### [Problem statement]
Each record must be copied in full and unchanged; any image it holds is excluded.

┄┄┄┄┄┄┄┄┄┄┄┄┄┄┄┄┄┄┄┄

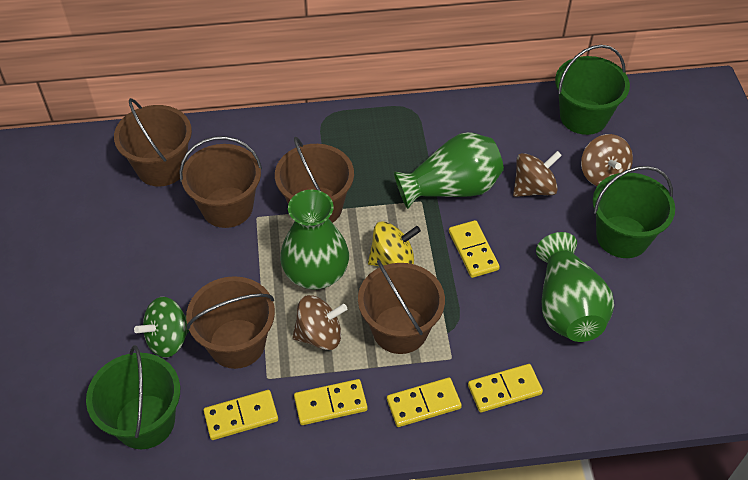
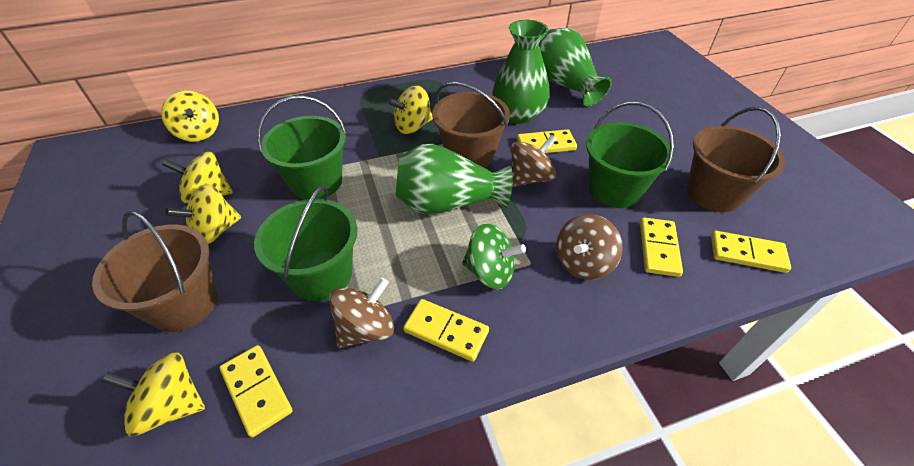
brown bucket: 5 -> 3
yellow spinning top: 1 -> 5

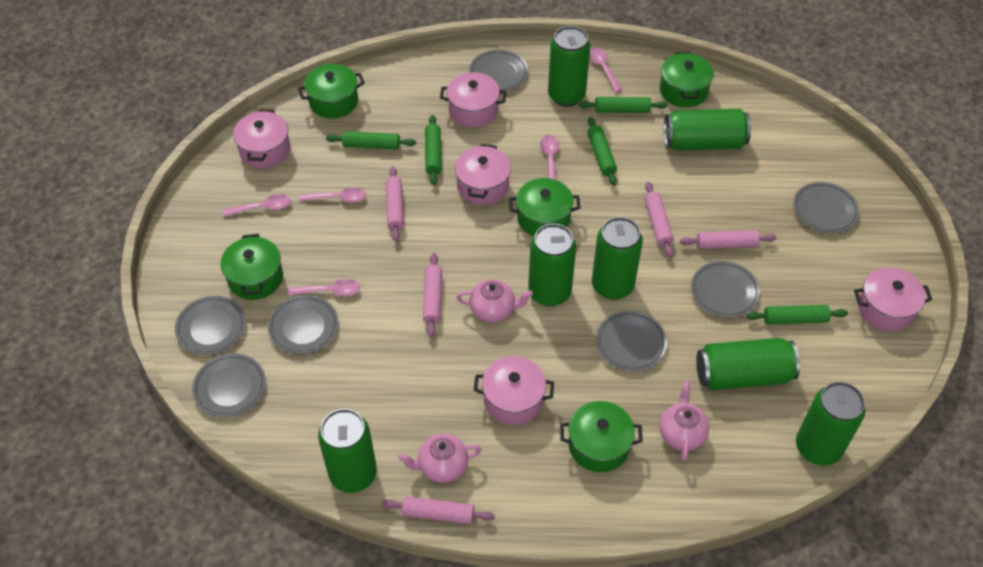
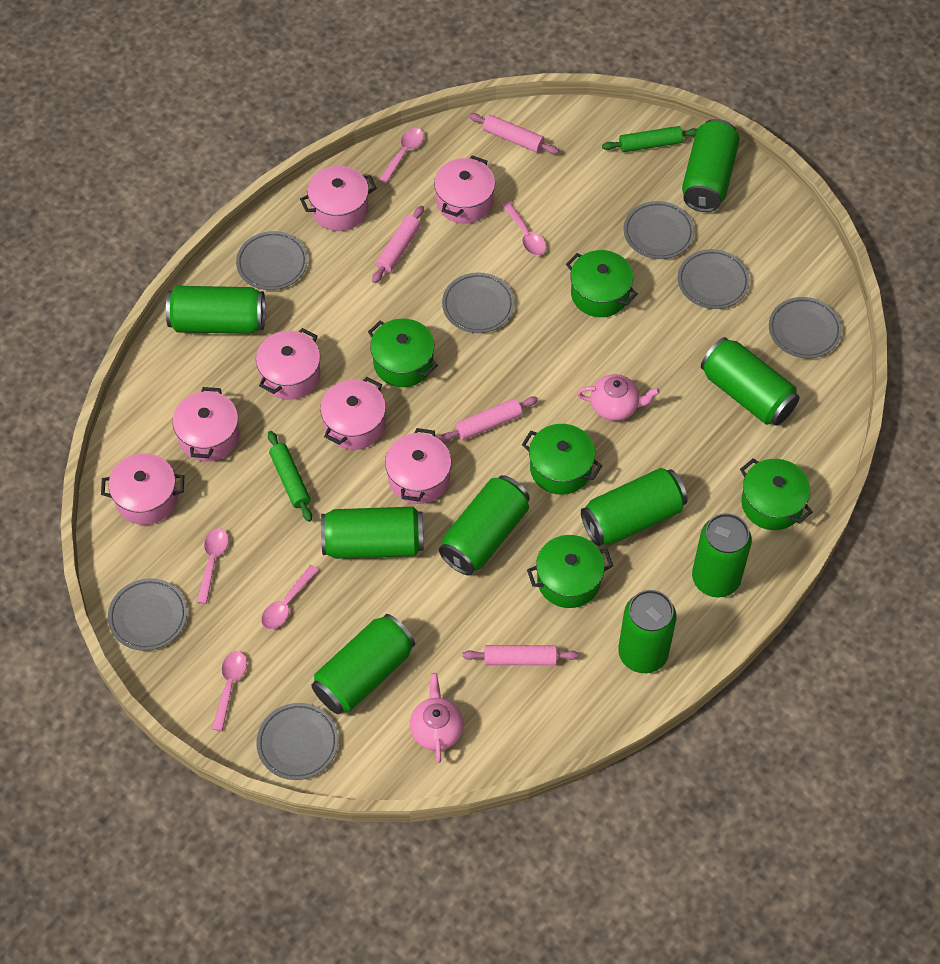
green can: 7 -> 9
green rolling pin: 5 -> 2
pink pot: 5 -> 7
pink rolling pin: 5 -> 4
pink teapot: 3 -> 2

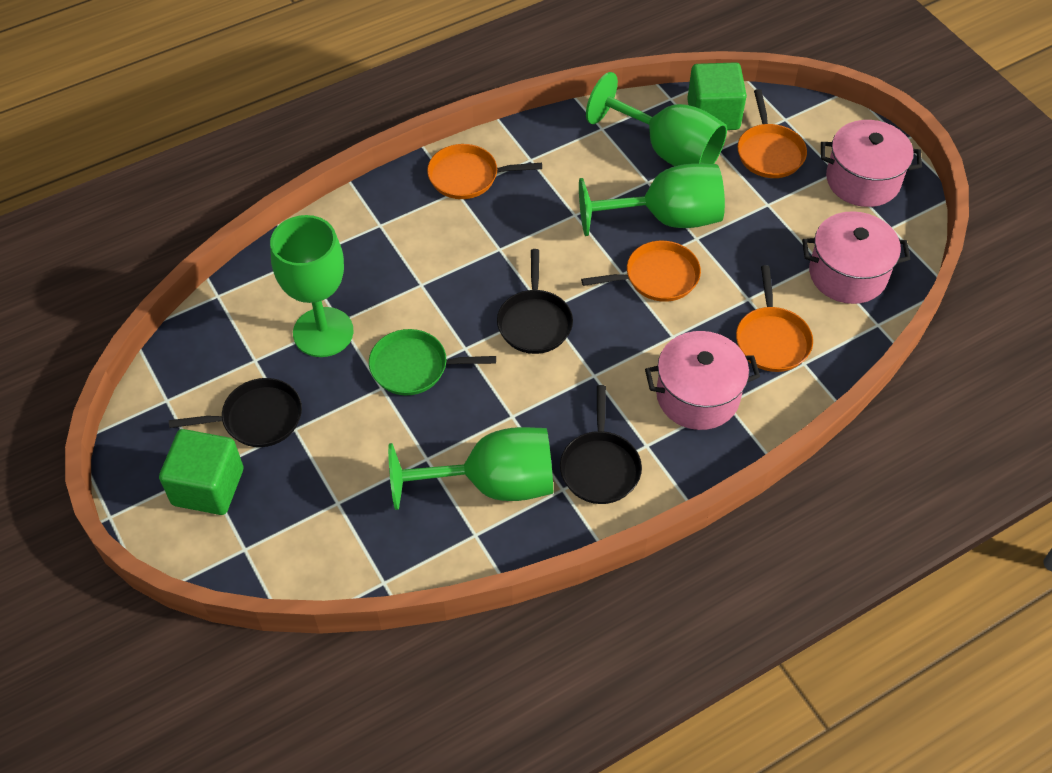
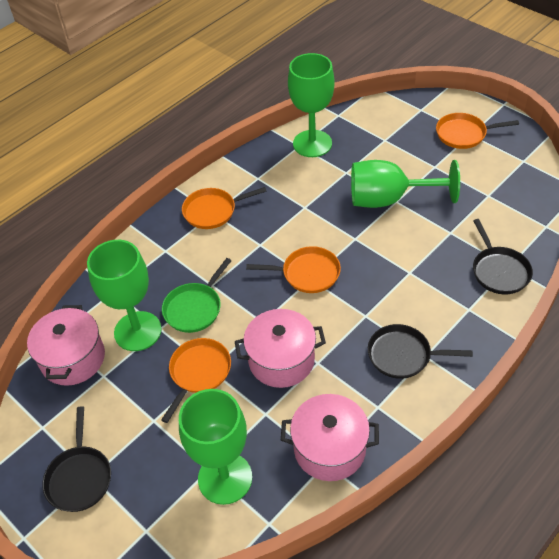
green cube: 2 -> 0

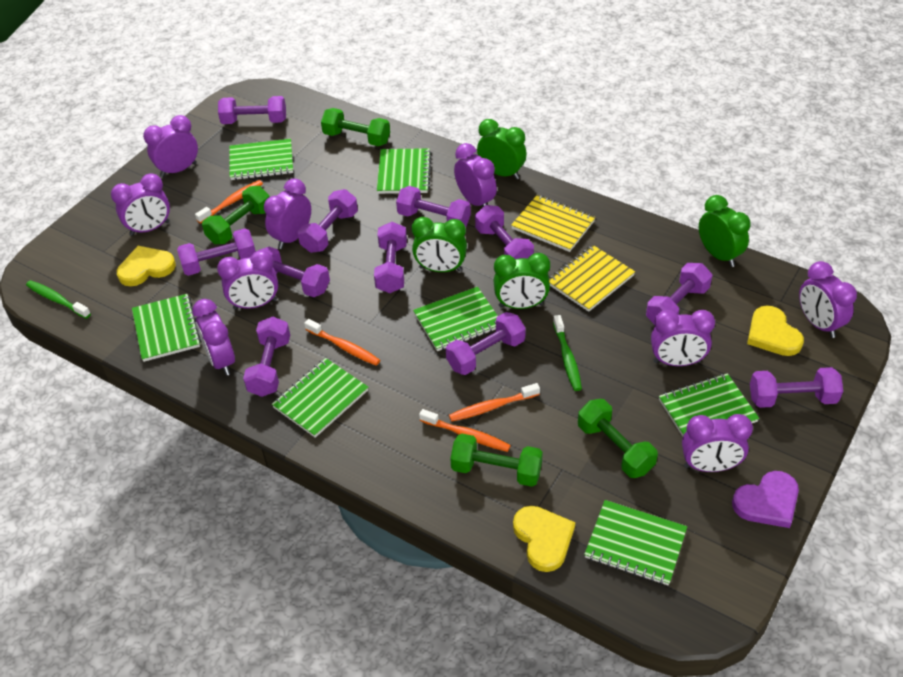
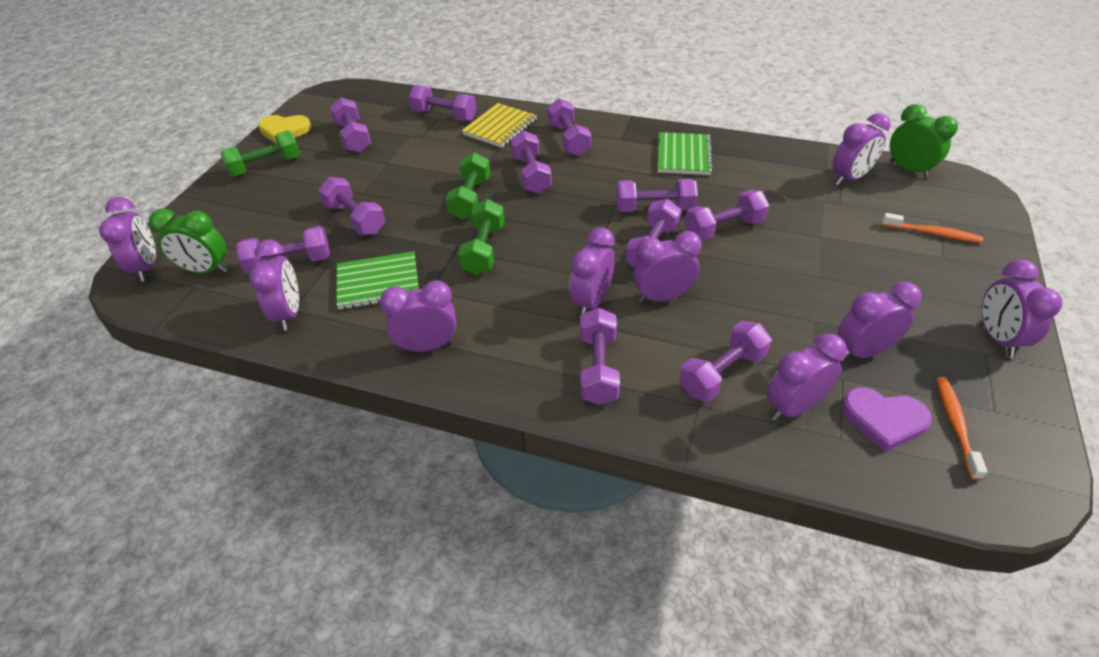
green clock: 4 -> 2
green dumbbell: 4 -> 3
green notebook: 7 -> 2
green toothbrush: 2 -> 0
orange toothbrush: 4 -> 2
yellow heart: 3 -> 1
yellow notebook: 2 -> 1

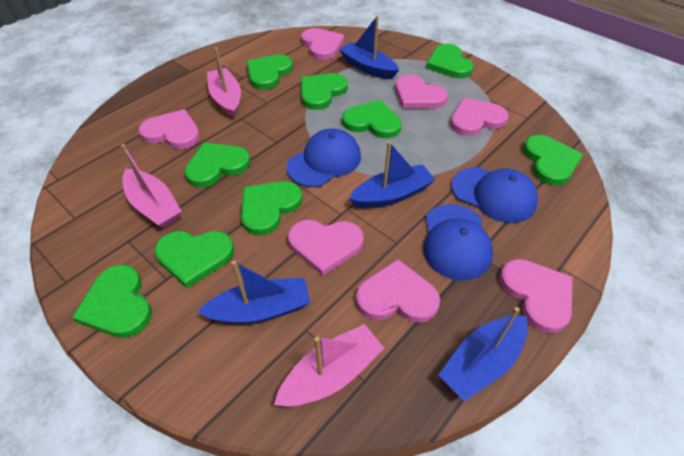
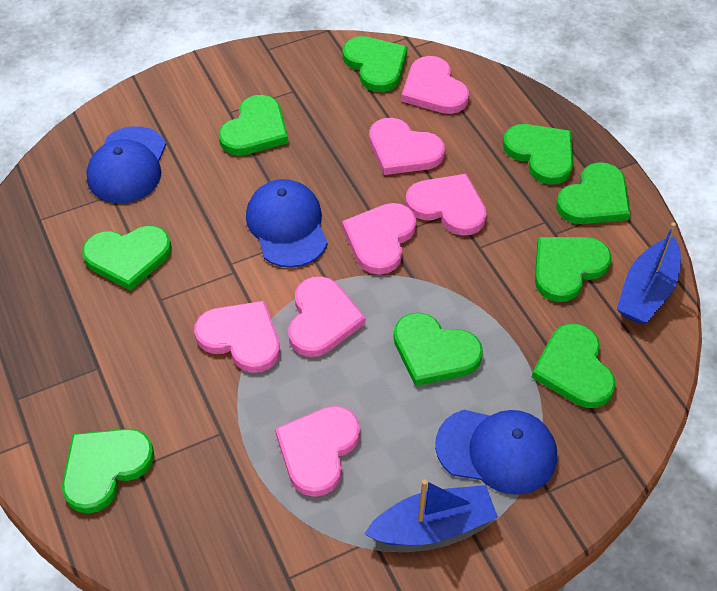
blue boat: 4 -> 2
pink boat: 3 -> 0

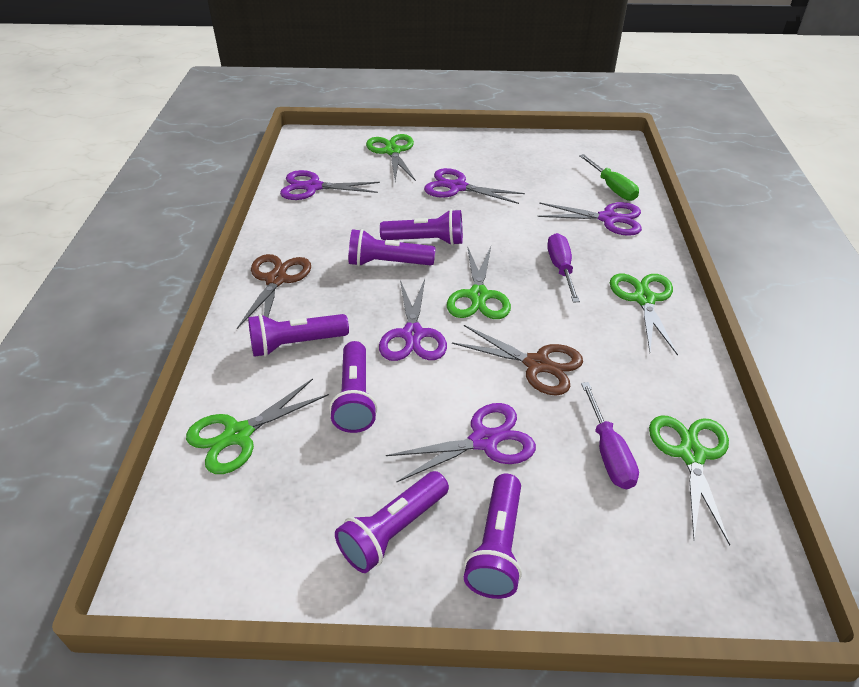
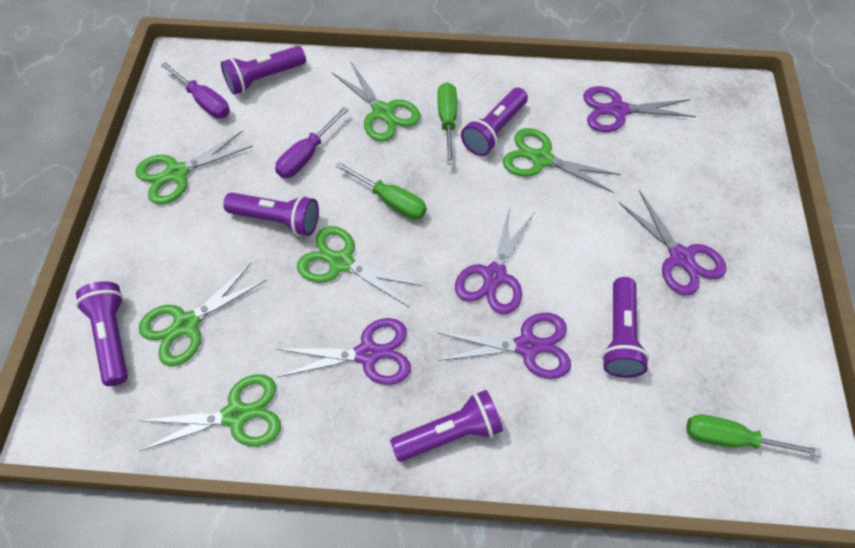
brown scissors: 2 -> 0
green scissors: 5 -> 6
green screwdriver: 1 -> 3

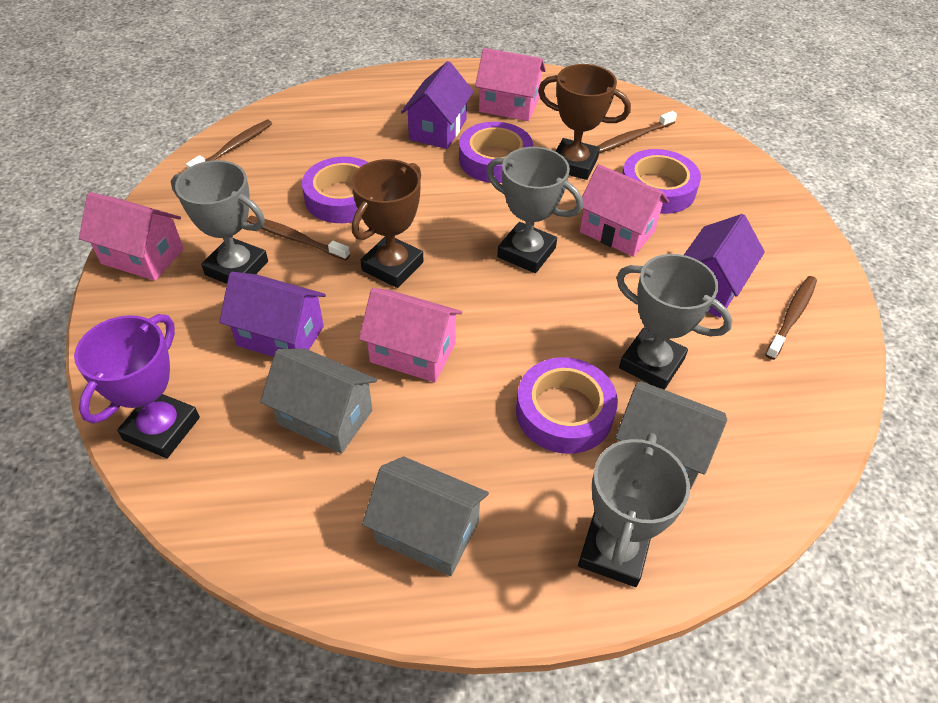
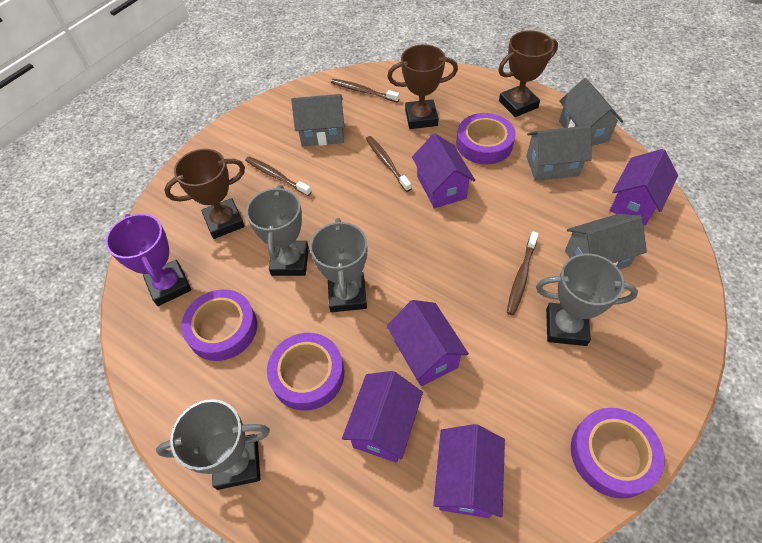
brown trophy: 2 -> 3
grey house: 3 -> 4
pink house: 4 -> 0
purple house: 3 -> 5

┄┄┄┄┄┄┄┄┄┄┄┄┄┄┄┄┄┄┄┄

### [Response]
brown bucket: 5 -> 3
yellow spinning top: 1 -> 5

green can: 7 -> 9
green rolling pin: 5 -> 2
pink pot: 5 -> 7
pink rolling pin: 5 -> 4
pink teapot: 3 -> 2

green cube: 2 -> 0

green clock: 4 -> 2
green dumbbell: 4 -> 3
green notebook: 7 -> 2
green toothbrush: 2 -> 0
orange toothbrush: 4 -> 2
yellow heart: 3 -> 1
yellow notebook: 2 -> 1

blue boat: 4 -> 2
pink boat: 3 -> 0

brown scissors: 2 -> 0
green scissors: 5 -> 6
green screwdriver: 1 -> 3

brown trophy: 2 -> 3
grey house: 3 -> 4
pink house: 4 -> 0
purple house: 3 -> 5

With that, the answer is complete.